## What is needed
Where a line of the records contains the word "bowl", show that line.

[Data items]
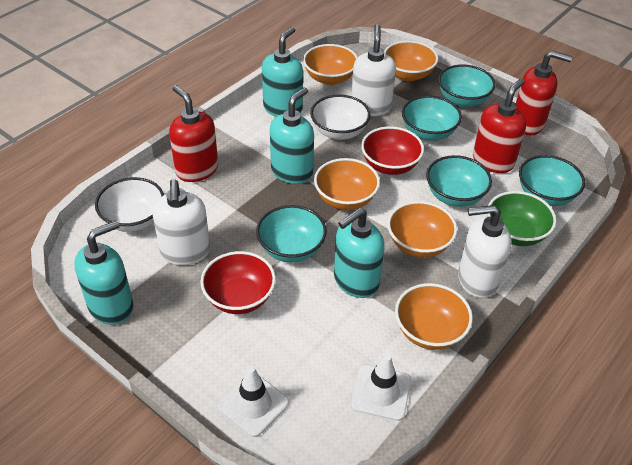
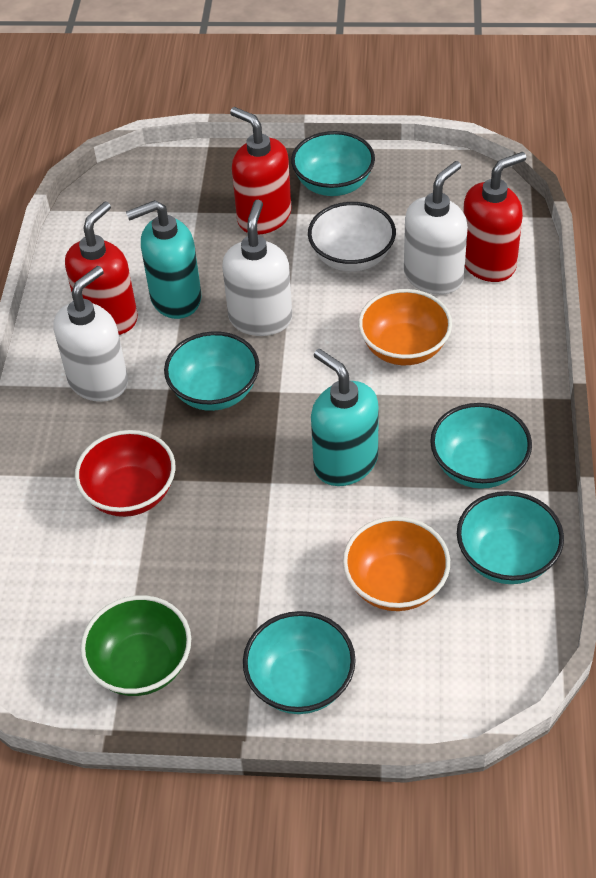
orange bowl: 5 -> 2
red bowl: 2 -> 1
turquoise soap dispenser: 4 -> 2
white bowl: 2 -> 1
white traffic cone: 2 -> 0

## Written answer
orange bowl: 5 -> 2
red bowl: 2 -> 1
white bowl: 2 -> 1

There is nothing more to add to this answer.